● What you should do
Records follow. Select each line holding "NAND".

● Supplied material
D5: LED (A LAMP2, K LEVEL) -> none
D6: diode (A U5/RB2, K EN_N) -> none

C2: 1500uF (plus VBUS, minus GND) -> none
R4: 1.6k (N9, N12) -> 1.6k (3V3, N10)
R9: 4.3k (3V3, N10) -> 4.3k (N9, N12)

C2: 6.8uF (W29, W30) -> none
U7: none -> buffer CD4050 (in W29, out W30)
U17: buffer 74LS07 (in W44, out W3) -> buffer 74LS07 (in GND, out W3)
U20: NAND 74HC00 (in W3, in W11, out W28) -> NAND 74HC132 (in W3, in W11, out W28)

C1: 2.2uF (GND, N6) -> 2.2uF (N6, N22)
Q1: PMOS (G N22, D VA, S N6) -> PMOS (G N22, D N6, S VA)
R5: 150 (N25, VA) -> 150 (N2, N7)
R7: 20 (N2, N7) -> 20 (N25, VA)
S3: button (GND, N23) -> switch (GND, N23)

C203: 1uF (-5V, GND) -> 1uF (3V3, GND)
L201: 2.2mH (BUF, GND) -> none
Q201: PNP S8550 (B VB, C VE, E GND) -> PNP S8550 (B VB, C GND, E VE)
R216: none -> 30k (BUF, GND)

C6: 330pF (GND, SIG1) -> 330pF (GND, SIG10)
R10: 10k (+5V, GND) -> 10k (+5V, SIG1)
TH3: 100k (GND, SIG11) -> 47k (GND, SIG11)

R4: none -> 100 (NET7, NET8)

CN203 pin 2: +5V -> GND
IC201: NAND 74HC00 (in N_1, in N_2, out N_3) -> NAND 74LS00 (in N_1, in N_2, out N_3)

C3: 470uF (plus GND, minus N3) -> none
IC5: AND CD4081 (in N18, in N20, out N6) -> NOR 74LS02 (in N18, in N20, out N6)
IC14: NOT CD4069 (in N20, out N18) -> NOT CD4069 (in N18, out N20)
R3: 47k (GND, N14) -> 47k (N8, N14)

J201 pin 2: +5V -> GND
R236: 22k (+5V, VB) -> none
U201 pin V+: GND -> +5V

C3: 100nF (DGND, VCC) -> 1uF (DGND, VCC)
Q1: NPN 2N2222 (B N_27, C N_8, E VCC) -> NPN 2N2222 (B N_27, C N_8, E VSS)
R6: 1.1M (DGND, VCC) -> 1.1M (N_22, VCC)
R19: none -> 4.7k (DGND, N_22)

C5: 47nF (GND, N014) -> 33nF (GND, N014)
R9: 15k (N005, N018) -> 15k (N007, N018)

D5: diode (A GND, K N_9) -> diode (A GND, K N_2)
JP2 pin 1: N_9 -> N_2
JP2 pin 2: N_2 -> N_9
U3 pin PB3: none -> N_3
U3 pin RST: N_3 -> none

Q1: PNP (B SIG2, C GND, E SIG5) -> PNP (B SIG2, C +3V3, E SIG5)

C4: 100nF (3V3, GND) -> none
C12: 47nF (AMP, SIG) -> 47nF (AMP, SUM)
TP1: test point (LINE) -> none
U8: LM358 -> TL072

● Finished task
U20: NAND 74HC00 (in W3, in W11, out W28) -> NAND 74HC132 (in W3, in W11, out W28)
IC201: NAND 74HC00 (in N_1, in N_2, out N_3) -> NAND 74LS00 (in N_1, in N_2, out N_3)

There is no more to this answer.